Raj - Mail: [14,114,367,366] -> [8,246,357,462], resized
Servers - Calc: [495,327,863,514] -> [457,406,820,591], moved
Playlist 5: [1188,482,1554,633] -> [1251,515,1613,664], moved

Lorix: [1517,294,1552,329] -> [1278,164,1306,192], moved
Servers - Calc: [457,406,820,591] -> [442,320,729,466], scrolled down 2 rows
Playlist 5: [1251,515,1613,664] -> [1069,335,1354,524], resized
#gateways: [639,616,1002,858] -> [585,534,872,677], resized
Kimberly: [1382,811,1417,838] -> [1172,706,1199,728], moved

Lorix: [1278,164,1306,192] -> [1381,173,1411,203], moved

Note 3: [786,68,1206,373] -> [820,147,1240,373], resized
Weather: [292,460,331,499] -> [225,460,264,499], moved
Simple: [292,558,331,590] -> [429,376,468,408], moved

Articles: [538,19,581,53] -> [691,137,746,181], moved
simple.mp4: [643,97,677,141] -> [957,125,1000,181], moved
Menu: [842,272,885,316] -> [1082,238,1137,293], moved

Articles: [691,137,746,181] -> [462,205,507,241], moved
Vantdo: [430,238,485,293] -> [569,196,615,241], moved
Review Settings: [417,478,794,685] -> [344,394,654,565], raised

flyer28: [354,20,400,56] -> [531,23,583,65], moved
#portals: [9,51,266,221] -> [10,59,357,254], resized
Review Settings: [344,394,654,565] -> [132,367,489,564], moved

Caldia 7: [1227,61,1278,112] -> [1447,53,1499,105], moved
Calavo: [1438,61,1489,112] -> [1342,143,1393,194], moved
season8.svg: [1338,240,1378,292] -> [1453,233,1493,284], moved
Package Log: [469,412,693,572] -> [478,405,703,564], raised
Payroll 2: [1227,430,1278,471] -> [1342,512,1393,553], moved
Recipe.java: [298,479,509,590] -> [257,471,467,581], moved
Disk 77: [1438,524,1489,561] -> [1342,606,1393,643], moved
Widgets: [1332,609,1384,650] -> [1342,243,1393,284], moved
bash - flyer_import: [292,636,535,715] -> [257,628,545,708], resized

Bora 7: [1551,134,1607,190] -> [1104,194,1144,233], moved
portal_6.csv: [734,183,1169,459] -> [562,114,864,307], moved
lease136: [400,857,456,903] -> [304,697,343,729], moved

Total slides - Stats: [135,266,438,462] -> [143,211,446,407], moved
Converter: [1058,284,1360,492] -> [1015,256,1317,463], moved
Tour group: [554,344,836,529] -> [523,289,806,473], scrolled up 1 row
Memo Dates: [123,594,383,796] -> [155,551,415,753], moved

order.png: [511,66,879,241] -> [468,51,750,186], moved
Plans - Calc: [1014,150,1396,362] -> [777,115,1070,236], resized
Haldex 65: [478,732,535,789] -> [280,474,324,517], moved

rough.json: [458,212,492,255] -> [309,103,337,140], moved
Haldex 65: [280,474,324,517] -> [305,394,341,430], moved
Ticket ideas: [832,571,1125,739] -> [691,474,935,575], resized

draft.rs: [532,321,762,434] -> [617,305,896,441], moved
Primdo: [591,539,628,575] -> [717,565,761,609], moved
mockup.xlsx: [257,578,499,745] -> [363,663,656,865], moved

######

Problem: Tally the lines above that hold "Calc" and write the result as a lone number.

Result: 3